Objective ▸ Find every line in the entries below that contains the string "kern", and copy each of those lines. Matches must have the same case.
## Begin
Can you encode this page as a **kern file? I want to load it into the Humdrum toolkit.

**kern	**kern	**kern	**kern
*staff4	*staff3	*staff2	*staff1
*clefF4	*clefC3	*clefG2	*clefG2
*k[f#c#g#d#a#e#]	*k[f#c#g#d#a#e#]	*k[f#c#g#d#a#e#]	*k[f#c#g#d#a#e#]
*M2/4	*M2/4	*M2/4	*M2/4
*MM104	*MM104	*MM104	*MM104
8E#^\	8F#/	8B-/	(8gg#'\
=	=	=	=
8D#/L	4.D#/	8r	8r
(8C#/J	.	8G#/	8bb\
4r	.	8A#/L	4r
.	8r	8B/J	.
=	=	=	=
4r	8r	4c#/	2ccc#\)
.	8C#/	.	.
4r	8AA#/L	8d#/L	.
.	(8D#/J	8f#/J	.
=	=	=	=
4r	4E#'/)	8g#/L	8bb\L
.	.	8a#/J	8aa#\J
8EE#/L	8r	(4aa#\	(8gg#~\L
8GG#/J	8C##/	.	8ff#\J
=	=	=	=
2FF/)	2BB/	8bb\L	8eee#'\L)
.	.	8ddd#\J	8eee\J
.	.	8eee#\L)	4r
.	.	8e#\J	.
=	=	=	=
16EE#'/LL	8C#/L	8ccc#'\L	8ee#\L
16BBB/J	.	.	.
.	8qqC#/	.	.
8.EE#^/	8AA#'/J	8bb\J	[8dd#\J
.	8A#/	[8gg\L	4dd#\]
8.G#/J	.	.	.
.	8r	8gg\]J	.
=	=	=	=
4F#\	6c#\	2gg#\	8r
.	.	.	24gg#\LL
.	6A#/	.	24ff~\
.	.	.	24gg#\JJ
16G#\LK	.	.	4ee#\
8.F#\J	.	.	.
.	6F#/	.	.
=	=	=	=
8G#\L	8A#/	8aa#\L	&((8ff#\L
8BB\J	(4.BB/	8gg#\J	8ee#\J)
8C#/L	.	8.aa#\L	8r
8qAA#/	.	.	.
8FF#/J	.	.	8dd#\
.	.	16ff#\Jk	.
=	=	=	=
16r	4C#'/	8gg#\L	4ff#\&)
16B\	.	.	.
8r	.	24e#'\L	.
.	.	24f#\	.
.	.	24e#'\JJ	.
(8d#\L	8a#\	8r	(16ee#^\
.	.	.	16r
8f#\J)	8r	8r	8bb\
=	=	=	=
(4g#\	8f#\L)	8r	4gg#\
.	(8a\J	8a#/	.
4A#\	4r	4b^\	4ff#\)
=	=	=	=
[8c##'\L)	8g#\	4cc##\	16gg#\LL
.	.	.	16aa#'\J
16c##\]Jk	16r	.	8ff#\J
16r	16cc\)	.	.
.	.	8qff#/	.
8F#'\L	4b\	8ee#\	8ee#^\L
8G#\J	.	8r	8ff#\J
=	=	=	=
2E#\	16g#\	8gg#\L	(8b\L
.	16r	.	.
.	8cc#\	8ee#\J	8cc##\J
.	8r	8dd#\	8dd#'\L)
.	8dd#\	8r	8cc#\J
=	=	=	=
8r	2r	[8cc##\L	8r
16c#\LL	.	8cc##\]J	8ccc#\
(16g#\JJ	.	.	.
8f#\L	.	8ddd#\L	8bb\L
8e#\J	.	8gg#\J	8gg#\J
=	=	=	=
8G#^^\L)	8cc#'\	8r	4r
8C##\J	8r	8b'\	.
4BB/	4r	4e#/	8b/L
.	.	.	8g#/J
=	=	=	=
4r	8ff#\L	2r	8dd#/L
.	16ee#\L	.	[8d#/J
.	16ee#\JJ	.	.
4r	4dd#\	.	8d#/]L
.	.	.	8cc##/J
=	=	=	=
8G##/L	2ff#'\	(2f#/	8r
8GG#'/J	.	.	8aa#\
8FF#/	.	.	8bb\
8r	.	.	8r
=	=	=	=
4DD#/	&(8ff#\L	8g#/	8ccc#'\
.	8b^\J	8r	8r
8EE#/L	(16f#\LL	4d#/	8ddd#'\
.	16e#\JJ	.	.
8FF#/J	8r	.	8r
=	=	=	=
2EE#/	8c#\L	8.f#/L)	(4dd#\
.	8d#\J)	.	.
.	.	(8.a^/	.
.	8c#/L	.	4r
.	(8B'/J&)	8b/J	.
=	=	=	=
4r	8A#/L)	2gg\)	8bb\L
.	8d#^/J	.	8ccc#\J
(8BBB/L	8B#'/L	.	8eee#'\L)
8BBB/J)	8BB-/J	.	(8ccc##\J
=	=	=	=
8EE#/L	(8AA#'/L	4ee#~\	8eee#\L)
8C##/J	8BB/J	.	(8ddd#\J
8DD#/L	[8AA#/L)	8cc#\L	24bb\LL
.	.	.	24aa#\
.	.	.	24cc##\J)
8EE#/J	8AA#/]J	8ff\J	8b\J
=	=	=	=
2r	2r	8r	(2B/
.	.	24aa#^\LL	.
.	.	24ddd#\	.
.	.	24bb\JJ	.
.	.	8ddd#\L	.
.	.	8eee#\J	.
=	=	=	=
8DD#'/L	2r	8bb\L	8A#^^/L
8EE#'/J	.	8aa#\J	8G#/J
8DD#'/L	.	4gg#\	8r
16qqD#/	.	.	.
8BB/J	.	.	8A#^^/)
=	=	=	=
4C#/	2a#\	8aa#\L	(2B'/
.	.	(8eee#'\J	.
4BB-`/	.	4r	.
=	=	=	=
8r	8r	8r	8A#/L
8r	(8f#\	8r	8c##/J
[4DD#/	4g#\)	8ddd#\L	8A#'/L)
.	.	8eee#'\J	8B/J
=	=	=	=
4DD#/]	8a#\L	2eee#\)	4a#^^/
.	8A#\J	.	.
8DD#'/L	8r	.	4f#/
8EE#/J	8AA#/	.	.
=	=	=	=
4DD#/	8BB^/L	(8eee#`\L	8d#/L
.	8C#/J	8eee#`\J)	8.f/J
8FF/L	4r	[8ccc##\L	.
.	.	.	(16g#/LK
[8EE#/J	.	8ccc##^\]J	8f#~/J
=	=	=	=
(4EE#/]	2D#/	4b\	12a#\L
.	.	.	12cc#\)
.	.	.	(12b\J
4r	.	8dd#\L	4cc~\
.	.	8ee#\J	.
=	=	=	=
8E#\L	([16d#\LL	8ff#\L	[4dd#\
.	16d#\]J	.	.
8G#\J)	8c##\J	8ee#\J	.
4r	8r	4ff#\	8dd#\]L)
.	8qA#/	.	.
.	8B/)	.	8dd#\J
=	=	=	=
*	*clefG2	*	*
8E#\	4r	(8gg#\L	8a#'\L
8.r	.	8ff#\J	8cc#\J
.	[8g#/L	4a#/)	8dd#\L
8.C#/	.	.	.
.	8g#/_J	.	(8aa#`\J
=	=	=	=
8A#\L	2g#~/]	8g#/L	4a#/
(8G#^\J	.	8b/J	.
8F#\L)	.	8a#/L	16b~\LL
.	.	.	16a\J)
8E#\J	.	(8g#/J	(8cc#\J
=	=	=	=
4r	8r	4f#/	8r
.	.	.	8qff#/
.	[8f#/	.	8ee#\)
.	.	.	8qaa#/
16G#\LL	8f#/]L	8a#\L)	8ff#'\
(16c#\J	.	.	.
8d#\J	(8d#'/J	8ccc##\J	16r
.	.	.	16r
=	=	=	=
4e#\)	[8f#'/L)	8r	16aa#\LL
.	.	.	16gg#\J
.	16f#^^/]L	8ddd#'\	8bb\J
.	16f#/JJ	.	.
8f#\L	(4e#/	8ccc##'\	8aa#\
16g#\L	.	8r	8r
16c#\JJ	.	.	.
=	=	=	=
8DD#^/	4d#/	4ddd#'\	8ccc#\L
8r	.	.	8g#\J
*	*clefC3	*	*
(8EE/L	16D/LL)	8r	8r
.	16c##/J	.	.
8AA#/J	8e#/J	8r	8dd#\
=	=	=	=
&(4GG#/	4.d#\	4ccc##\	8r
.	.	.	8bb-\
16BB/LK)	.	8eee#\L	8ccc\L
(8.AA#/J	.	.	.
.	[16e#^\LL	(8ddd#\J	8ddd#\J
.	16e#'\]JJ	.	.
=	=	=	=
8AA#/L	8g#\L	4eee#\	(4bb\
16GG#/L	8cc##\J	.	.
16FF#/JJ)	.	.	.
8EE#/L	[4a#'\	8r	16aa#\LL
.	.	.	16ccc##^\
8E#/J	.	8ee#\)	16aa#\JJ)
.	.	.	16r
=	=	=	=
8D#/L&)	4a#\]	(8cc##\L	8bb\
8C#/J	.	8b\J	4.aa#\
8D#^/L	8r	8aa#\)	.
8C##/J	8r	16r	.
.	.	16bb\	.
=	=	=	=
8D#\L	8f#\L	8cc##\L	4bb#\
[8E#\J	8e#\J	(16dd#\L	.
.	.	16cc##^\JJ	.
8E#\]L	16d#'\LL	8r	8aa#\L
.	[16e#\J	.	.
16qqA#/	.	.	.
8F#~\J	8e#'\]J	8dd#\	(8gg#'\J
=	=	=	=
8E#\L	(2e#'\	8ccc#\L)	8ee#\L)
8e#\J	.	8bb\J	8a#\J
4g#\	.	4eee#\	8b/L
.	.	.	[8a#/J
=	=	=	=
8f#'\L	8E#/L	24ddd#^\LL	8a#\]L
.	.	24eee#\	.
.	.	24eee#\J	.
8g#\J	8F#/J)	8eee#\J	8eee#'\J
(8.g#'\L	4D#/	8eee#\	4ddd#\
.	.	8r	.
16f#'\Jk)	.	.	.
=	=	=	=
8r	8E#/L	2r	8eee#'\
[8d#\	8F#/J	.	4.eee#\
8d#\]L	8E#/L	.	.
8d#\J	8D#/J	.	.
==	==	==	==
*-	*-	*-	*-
## End
Exercise output ▸
Can you encode this page as a **kern file? I want to load it into the Humdrum toolkit.
**kern	**kern	**kern	**kern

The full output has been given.